TASK STATEMENT
Search term "turquoise": copy each line of the records that contains it.

ENTRIES SHOWN
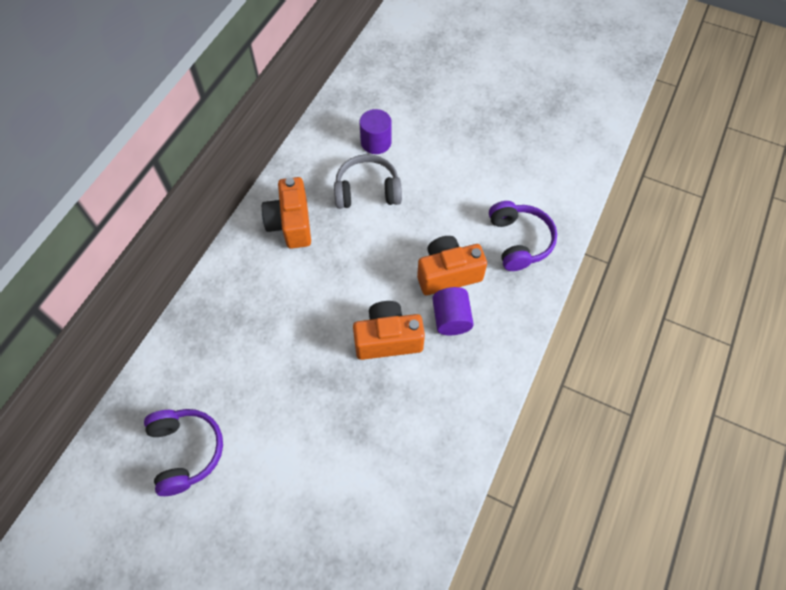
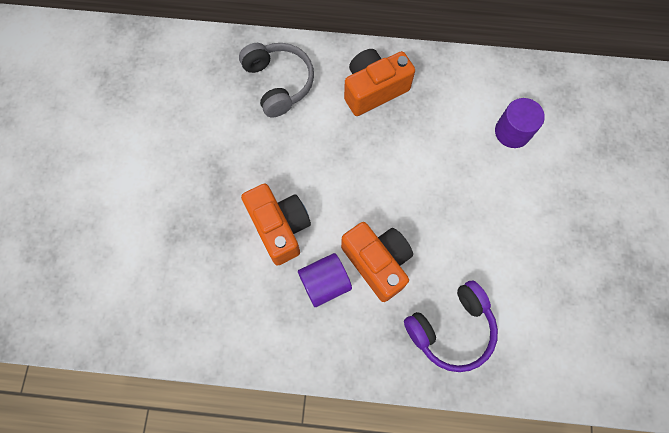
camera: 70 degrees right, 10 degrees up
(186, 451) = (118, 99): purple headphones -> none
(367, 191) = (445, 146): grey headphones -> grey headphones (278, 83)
...
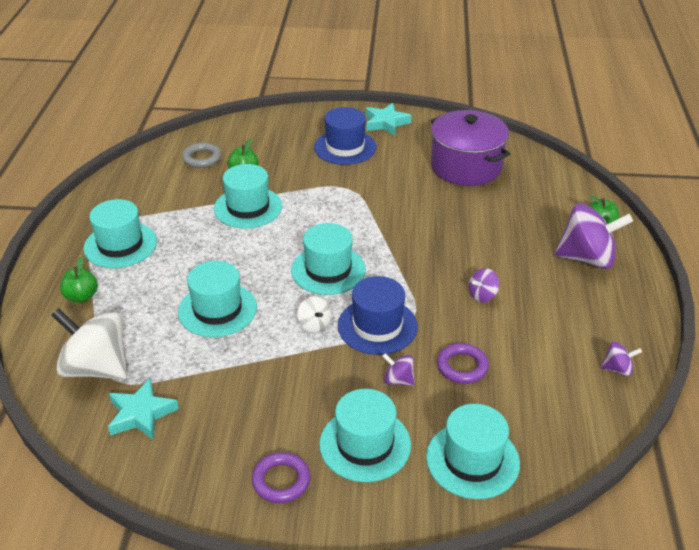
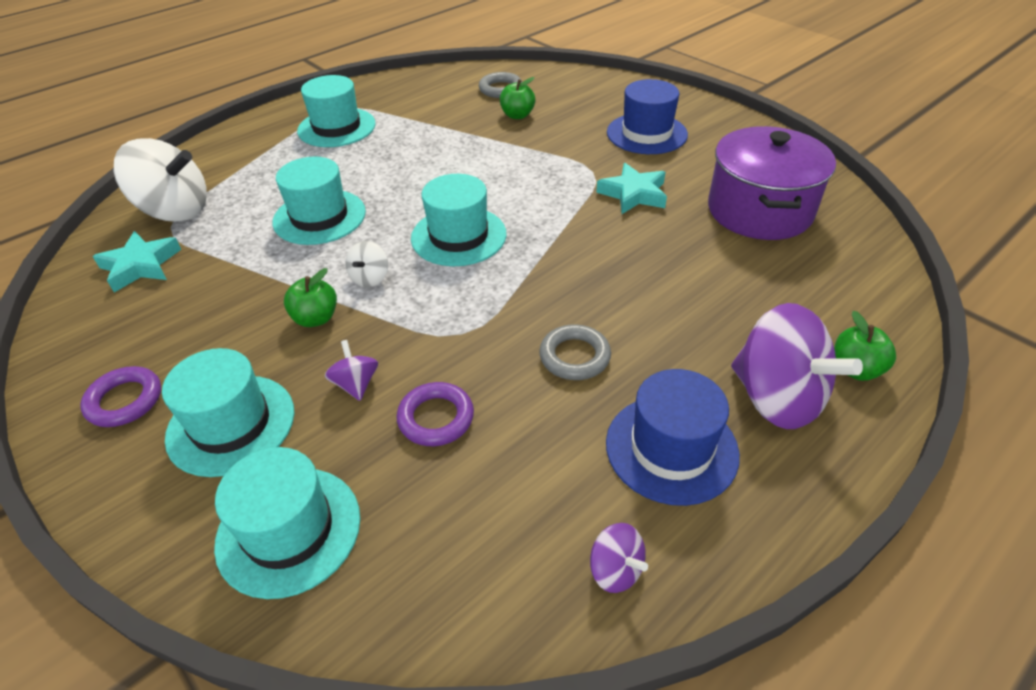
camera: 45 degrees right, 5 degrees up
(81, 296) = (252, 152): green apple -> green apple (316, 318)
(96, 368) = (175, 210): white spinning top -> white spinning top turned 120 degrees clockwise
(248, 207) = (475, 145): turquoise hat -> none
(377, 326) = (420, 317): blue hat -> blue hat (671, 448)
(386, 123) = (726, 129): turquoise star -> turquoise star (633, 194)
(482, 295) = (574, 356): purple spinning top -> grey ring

SOLUTION BELOW
(248, 207) = (475, 145): turquoise hat -> none
(386, 123) = (726, 129): turquoise star -> turquoise star (633, 194)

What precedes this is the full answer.